Problem statement: From the material below, copy exactly the lines beginning with the one that contains "camera: 60 degrees left, 10 degrees up" and ending with the one that contains "white carrot [319,114,360,162]"; the pictures stay out.

Information given:
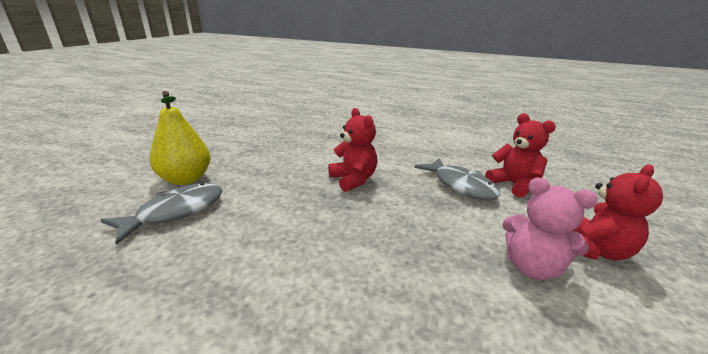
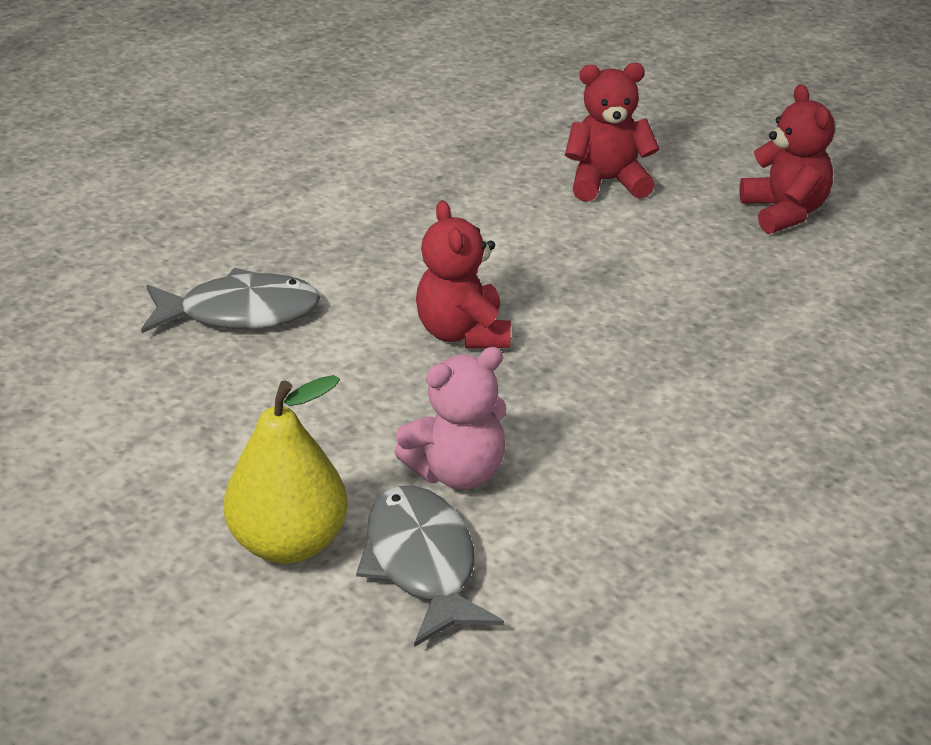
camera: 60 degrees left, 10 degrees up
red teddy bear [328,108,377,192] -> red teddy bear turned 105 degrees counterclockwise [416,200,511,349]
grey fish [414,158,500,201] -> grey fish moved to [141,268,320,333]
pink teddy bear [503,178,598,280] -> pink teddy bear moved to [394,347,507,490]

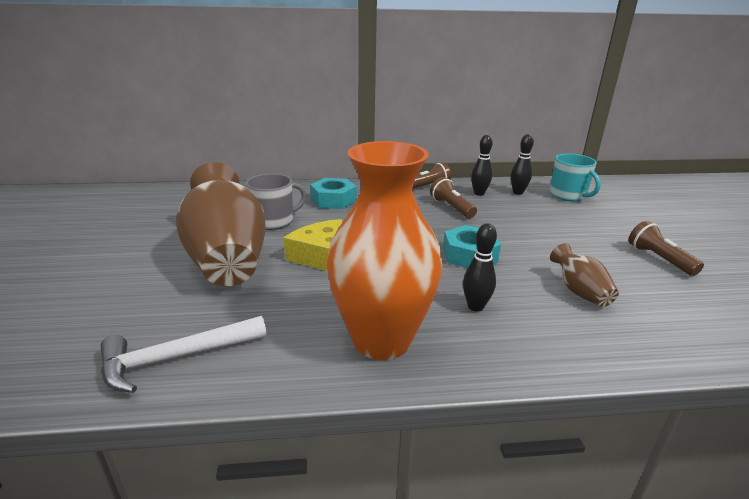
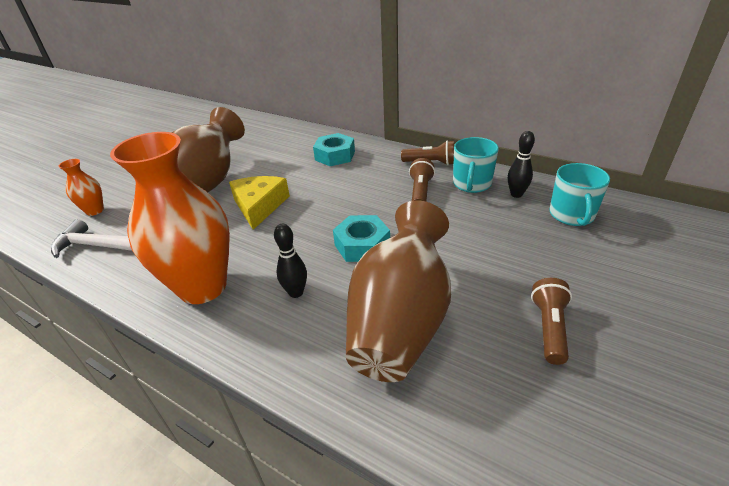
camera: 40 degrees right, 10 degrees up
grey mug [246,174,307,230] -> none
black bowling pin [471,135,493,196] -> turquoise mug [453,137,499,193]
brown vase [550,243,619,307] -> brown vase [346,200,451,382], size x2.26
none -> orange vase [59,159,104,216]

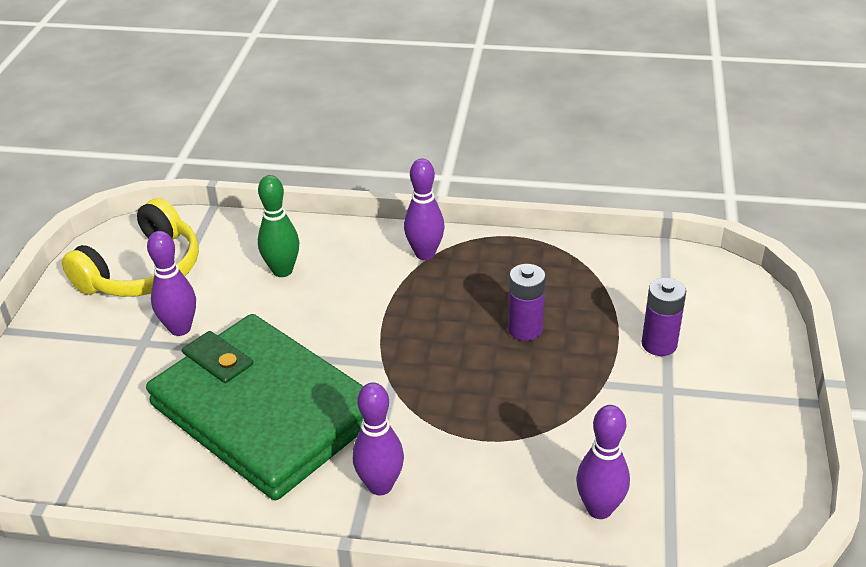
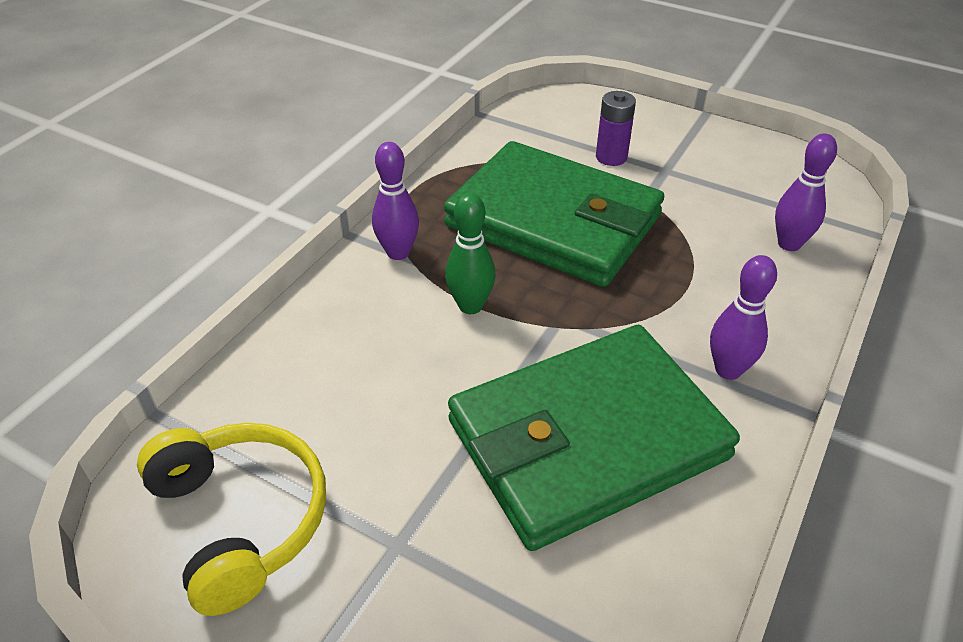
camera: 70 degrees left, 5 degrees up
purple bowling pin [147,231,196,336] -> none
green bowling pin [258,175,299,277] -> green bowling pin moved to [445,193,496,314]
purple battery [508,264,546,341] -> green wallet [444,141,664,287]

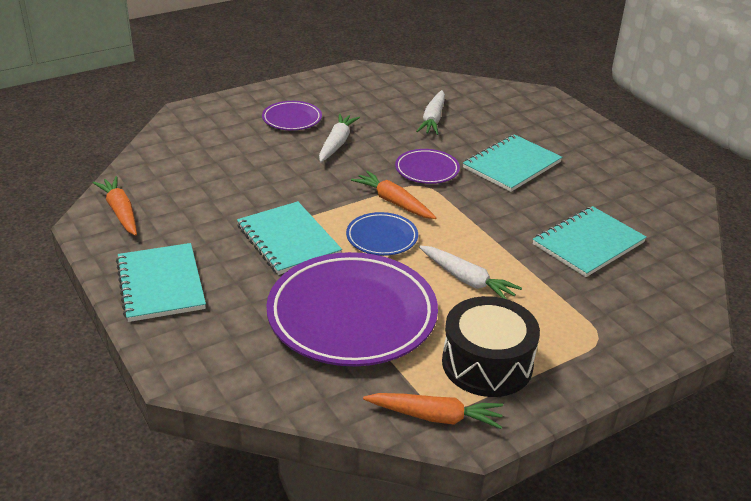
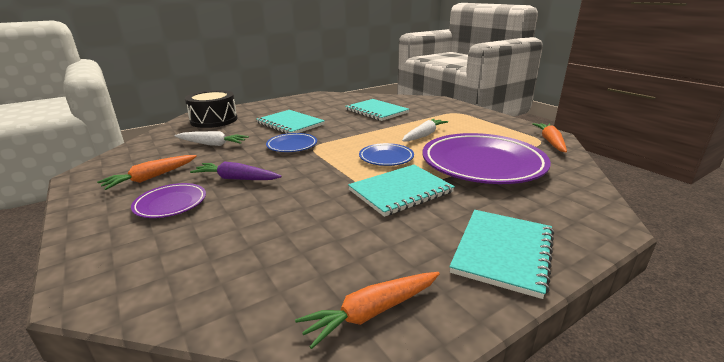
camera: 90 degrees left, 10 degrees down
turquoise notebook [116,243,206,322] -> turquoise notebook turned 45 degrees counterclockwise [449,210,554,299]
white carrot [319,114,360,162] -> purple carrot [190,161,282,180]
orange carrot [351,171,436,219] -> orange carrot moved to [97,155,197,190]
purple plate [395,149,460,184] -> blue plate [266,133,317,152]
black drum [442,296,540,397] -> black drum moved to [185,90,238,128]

--

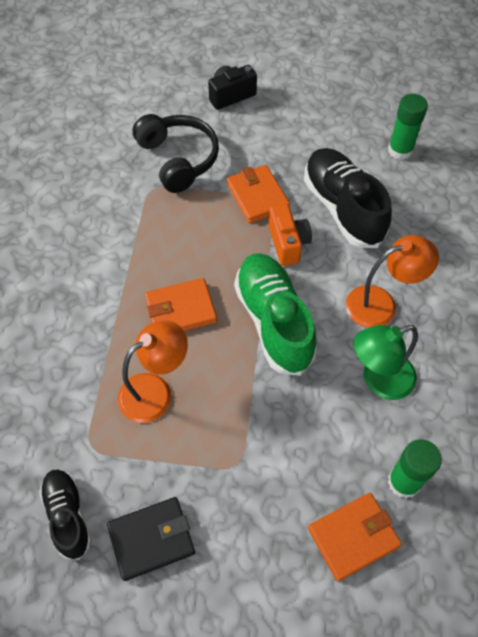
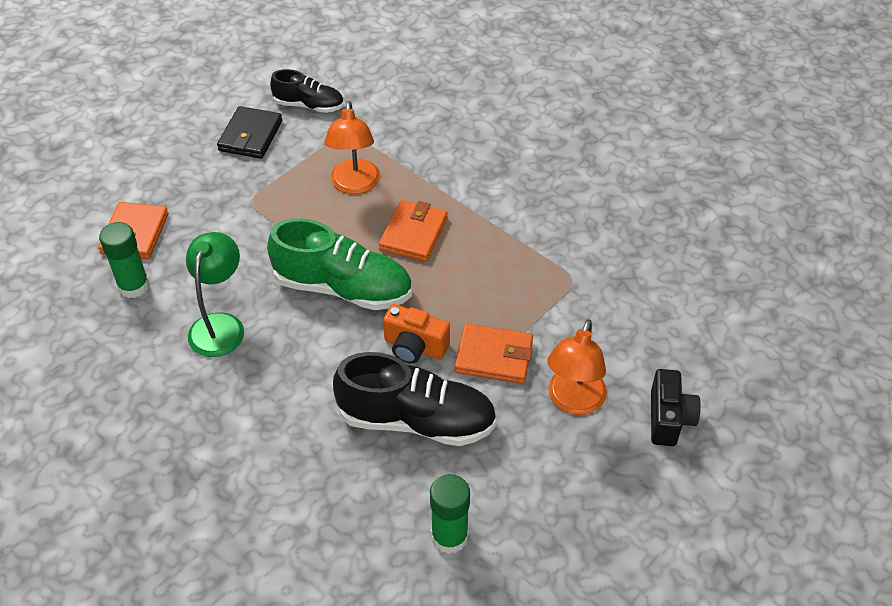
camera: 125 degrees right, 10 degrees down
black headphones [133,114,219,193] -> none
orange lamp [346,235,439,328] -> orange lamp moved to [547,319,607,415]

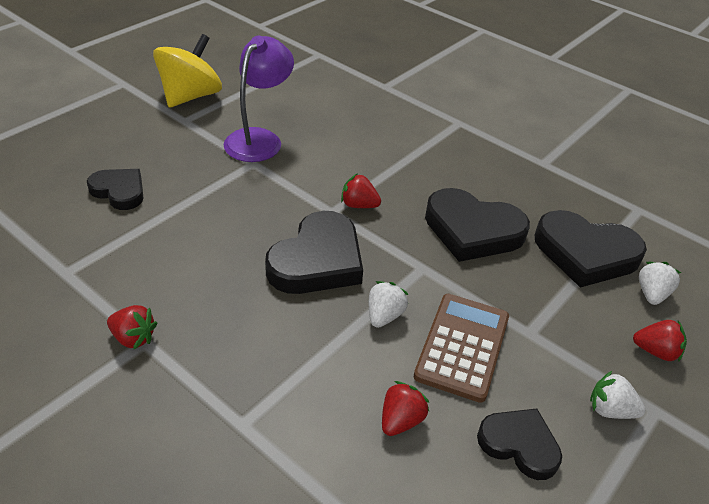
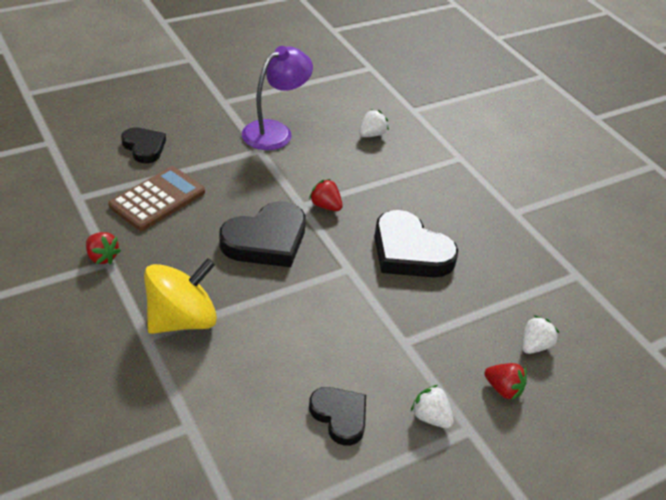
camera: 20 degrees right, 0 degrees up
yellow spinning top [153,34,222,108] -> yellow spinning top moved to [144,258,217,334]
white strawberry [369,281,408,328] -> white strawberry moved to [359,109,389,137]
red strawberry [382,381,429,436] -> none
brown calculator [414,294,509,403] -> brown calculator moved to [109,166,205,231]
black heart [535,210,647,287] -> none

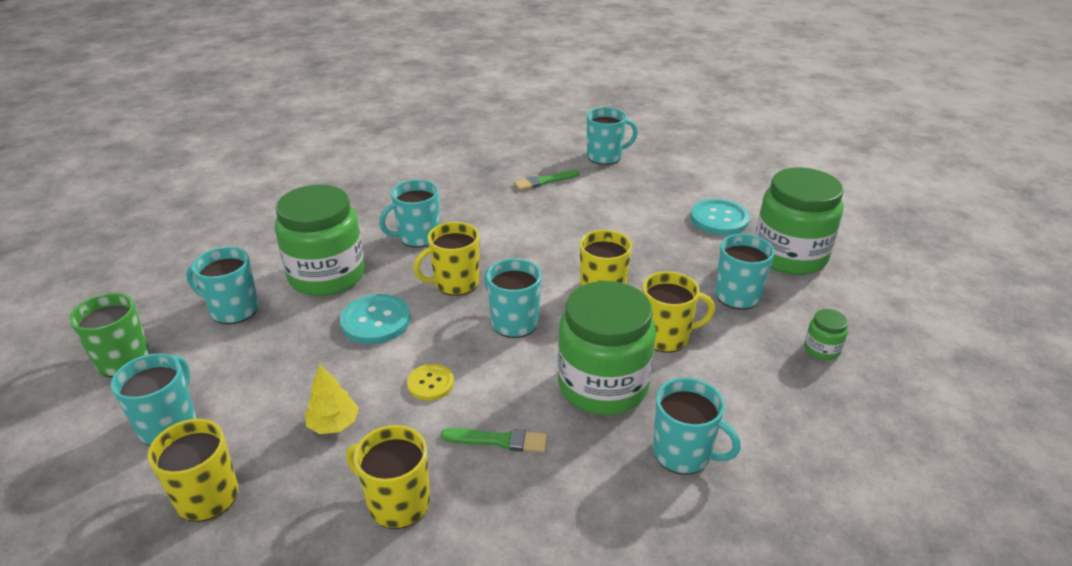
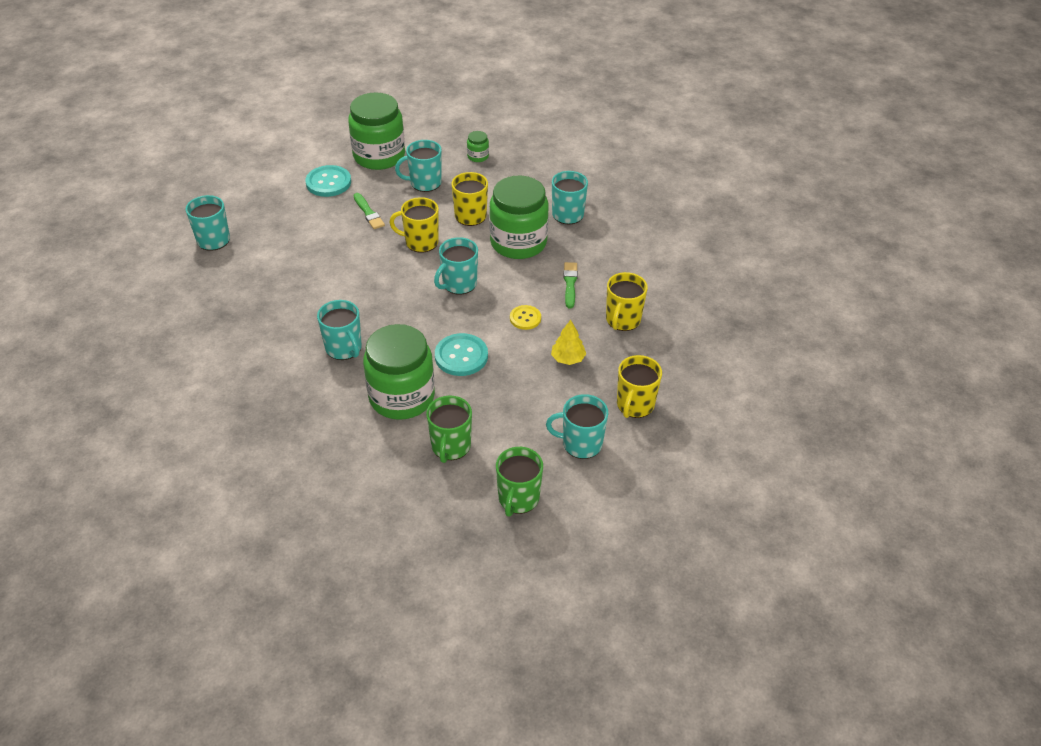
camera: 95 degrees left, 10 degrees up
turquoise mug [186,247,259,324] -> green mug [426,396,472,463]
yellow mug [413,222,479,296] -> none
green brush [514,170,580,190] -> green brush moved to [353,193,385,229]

==

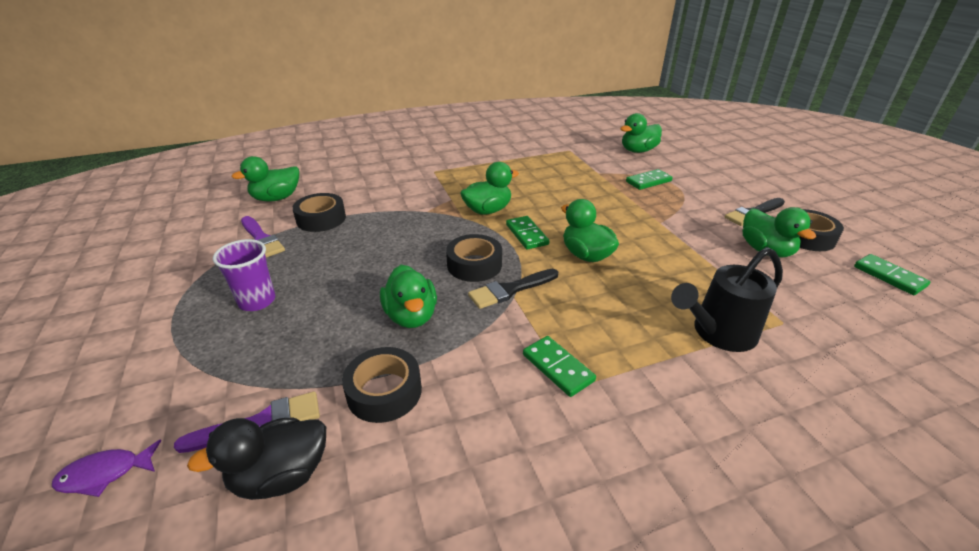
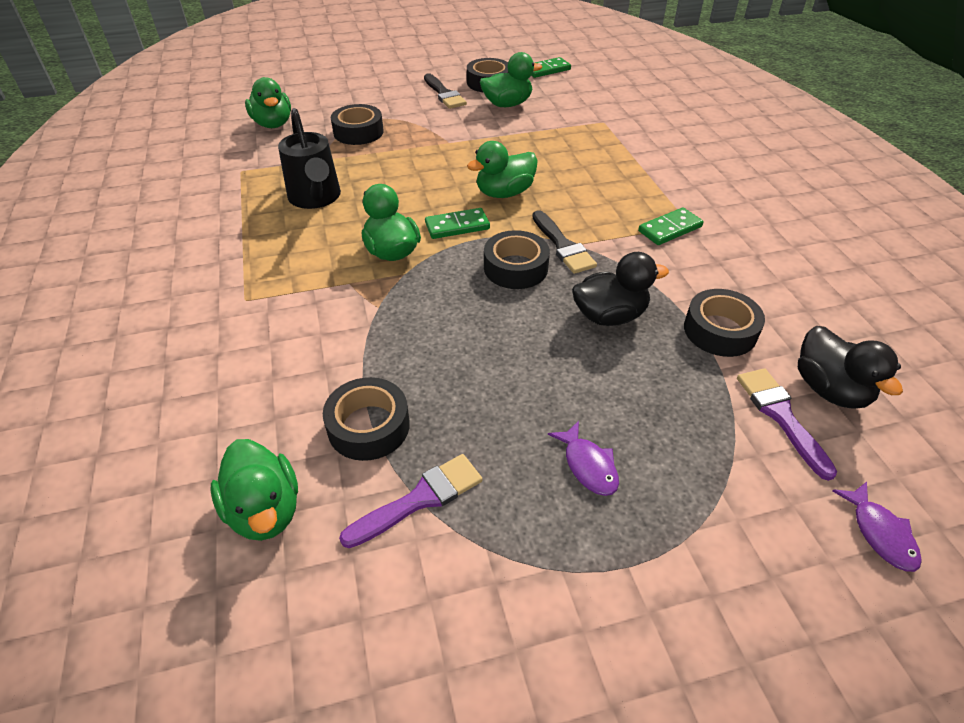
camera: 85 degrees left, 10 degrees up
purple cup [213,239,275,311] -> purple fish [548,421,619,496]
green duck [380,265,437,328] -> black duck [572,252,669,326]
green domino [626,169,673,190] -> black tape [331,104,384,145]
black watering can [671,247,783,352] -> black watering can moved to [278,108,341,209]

Task response:
camera: 60 degrees left, 10 degrees up
red teddy bear [328,108,377,192] -> red teddy bear turned 105 degrees counterclockwise [416,200,511,349]
grey fish [414,158,500,201] -> grey fish moved to [141,268,320,333]
pink teddy bear [503,178,598,280] -> pink teddy bear moved to [394,347,507,490]

camera: 40 degrees right, 10 degrees up
grey mug [246,174,307,230] -> none
black bowling pin [471,135,493,196] -> turquoise mug [453,137,499,193]
brown vase [550,243,619,307] -> brown vase [346,200,451,382], size x2.26
none -> orange vase [59,159,104,216]

camera: 70 degrees left, 5 degrees up
purple bowling pin [147,231,196,336] -> none
green bowling pin [258,175,299,277] -> green bowling pin moved to [445,193,496,314]
purple battery [508,264,546,341] -> green wallet [444,141,664,287]

camera: 90 degrees left, 10 degrees down
turquoise notebook [116,243,206,322] -> turquoise notebook turned 45 degrees counterclockwise [449,210,554,299]
white carrot [319,114,360,162] -> purple carrot [190,161,282,180]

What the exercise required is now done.